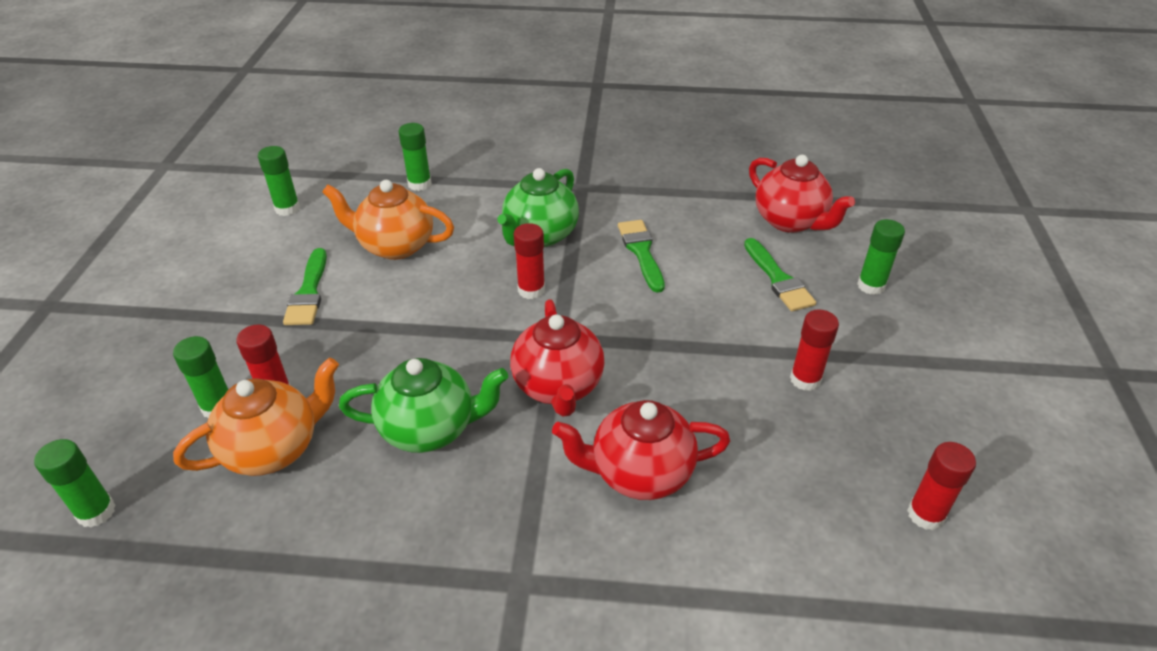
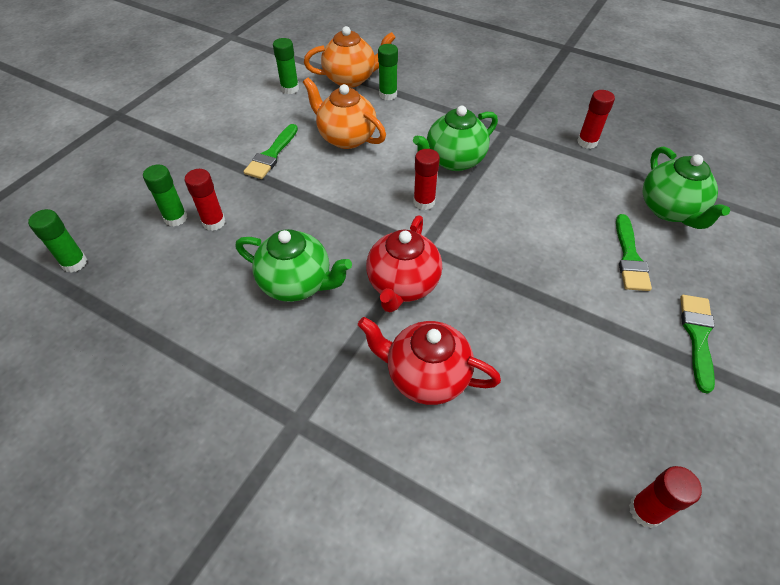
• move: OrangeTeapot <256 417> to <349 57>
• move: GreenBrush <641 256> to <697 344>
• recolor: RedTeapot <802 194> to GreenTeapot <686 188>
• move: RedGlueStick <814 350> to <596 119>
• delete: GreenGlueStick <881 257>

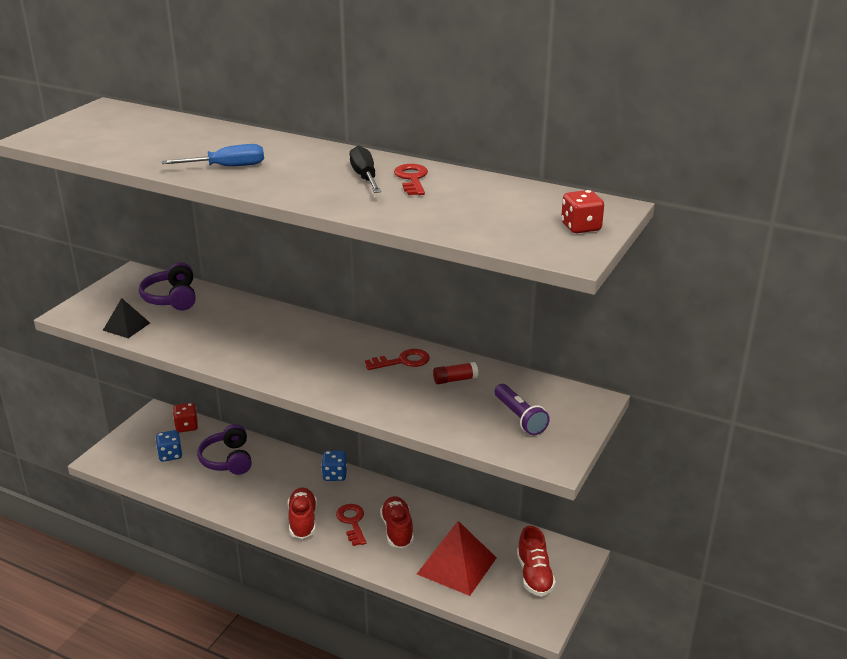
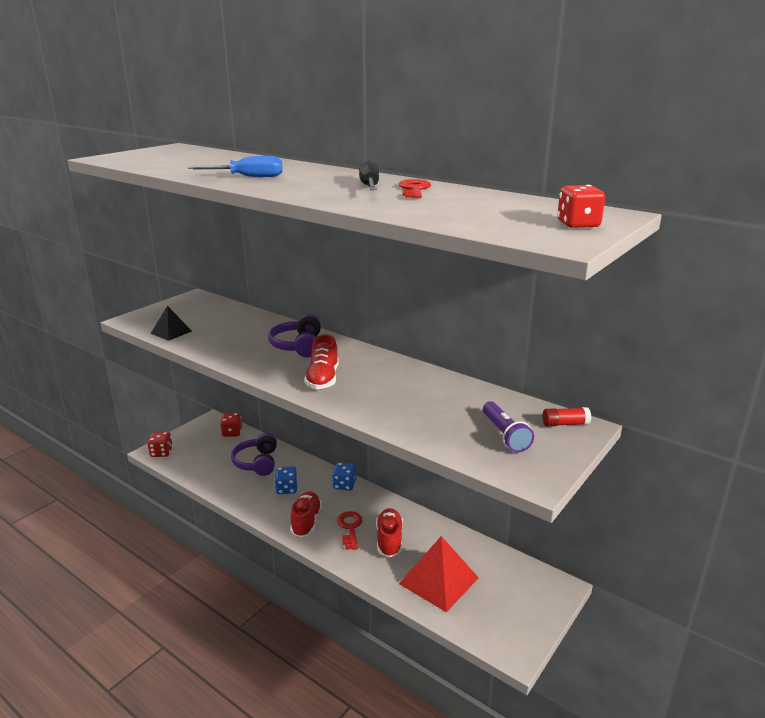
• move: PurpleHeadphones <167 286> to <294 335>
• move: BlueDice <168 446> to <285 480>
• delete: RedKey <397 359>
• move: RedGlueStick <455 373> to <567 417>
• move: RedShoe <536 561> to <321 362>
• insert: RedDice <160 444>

PROBLEM DESCRIPTION -> Each line above that has the word "move" must be copied.

EXERCISE OUTPUT ->
• move: OrangeTeapot <256 417> to <349 57>
• move: GreenBrush <641 256> to <697 344>
• move: RedGlueStick <814 350> to <596 119>
• move: PurpleHeadphones <167 286> to <294 335>
• move: BlueDice <168 446> to <285 480>
• move: RedGlueStick <455 373> to <567 417>
• move: RedShoe <536 561> to <321 362>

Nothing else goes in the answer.